WHAT YOU ARE ASKED TO DO: Print out every record below, exactly as written.

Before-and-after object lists
..........

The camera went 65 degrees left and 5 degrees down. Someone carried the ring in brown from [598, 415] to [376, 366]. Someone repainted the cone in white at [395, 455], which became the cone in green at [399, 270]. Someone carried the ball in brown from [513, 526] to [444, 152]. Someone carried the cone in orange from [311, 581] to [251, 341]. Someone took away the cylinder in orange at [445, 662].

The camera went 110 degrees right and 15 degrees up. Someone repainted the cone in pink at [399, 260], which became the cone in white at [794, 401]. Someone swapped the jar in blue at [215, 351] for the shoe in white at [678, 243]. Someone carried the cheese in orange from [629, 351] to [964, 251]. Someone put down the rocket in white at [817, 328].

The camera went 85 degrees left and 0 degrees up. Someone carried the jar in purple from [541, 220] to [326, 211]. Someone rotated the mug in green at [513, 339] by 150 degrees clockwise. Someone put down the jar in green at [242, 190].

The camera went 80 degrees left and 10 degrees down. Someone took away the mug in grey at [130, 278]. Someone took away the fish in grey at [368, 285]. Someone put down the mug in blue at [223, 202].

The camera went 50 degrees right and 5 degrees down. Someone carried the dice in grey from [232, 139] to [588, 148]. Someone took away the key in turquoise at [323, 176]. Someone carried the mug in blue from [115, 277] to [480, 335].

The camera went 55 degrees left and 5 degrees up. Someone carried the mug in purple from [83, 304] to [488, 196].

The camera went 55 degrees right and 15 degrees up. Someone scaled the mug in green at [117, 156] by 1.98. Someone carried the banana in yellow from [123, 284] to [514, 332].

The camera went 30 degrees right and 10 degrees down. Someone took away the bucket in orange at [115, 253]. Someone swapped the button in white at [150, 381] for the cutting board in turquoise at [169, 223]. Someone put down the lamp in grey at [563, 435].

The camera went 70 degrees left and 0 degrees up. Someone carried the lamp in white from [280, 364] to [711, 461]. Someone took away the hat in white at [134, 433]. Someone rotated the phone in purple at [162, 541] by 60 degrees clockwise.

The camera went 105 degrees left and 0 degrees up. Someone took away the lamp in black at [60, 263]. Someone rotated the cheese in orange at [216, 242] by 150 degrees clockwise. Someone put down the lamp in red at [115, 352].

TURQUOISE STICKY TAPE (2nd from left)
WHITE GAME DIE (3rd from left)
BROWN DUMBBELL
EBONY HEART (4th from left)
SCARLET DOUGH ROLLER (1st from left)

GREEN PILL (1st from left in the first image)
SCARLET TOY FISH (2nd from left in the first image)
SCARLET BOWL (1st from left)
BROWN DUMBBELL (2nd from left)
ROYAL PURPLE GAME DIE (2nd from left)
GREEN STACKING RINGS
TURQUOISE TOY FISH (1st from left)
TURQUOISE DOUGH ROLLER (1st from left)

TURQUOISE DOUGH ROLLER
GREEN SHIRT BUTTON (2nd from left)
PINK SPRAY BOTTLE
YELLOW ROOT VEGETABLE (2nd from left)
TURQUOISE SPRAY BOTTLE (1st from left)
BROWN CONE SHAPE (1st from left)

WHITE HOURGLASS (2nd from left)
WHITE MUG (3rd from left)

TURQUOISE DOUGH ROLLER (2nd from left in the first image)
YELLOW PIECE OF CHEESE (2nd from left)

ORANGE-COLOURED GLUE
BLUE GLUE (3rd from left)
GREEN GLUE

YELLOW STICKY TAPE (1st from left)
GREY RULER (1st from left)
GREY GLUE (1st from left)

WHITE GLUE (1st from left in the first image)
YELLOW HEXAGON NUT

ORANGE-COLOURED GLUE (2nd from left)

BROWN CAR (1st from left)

..........

FINISHED TASK:
The camera went 65 degrees left and 5 degrees down. Someone carried the ring in brown from [598, 415] to [376, 366]. Someone repainted the cone in white at [395, 455], which became the cone in green at [399, 270]. Someone carried the ball in brown from [513, 526] to [444, 152]. Someone carried the cone in orange from [311, 581] to [251, 341]. Someone took away the cylinder in orange at [445, 662].

The camera went 110 degrees right and 15 degrees up. Someone repainted the cone in pink at [399, 260], which became the cone in white at [794, 401]. Someone swapped the jar in blue at [215, 351] for the shoe in white at [678, 243]. Someone carried the cheese in orange from [629, 351] to [964, 251]. Someone put down the rocket in white at [817, 328].

The camera went 85 degrees left and 0 degrees up. Someone carried the jar in purple from [541, 220] to [326, 211]. Someone rotated the mug in green at [513, 339] by 150 degrees clockwise. Someone put down the jar in green at [242, 190].

The camera went 80 degrees left and 10 degrees down. Someone took away the mug in grey at [130, 278]. Someone took away the fish in grey at [368, 285]. Someone put down the mug in blue at [223, 202].

The camera went 50 degrees right and 5 degrees down. Someone carried the dice in grey from [232, 139] to [588, 148]. Someone took away the key in turquoise at [323, 176]. Someone carried the mug in blue from [115, 277] to [480, 335].

The camera went 55 degrees left and 5 degrees up. Someone carried the mug in purple from [83, 304] to [488, 196].

The camera went 55 degrees right and 15 degrees up. Someone scaled the mug in green at [117, 156] by 1.98. Someone carried the banana in yellow from [123, 284] to [514, 332].

The camera went 30 degrees right and 10 degrees down. Someone took away the bucket in orange at [115, 253]. Someone swapped the button in white at [150, 381] for the cutting board in turquoise at [169, 223]. Someone put down the lamp in grey at [563, 435].

The camera went 70 degrees left and 0 degrees up. Someone carried the lamp in white from [280, 364] to [711, 461]. Someone took away the hat in white at [134, 433]. Someone rotated the phone in purple at [162, 541] by 60 degrees clockwise.

The camera went 105 degrees left and 0 degrees up. Someone took away the lamp in black at [60, 263]. Someone rotated the cheese in orange at [216, 242] by 150 degrees clockwise. Someone put down the lamp in red at [115, 352].

TURQUOISE STICKY TAPE (2nd from left)
WHITE GAME DIE (3rd from left)
BROWN DUMBBELL
EBONY HEART (4th from left)
SCARLET DOUGH ROLLER (1st from left)

GREEN PILL (1st from left in the first image)
SCARLET TOY FISH (2nd from left in the first image)
SCARLET BOWL (1st from left)
BROWN DUMBBELL (2nd from left)
ROYAL PURPLE GAME DIE (2nd from left)
GREEN STACKING RINGS
TURQUOISE TOY FISH (1st from left)
TURQUOISE DOUGH ROLLER (1st from left)

TURQUOISE DOUGH ROLLER
GREEN SHIRT BUTTON (2nd from left)
PINK SPRAY BOTTLE
YELLOW ROOT VEGETABLE (2nd from left)
TURQUOISE SPRAY BOTTLE (1st from left)
BROWN CONE SHAPE (1st from left)

WHITE HOURGLASS (2nd from left)
WHITE MUG (3rd from left)

TURQUOISE DOUGH ROLLER (2nd from left in the first image)
YELLOW PIECE OF CHEESE (2nd from left)

ORANGE-COLOURED GLUE
BLUE GLUE (3rd from left)
GREEN GLUE

YELLOW STICKY TAPE (1st from left)
GREY RULER (1st from left)
GREY GLUE (1st from left)

WHITE GLUE (1st from left in the first image)
YELLOW HEXAGON NUT

ORANGE-COLOURED GLUE (2nd from left)

BROWN CAR (1st from left)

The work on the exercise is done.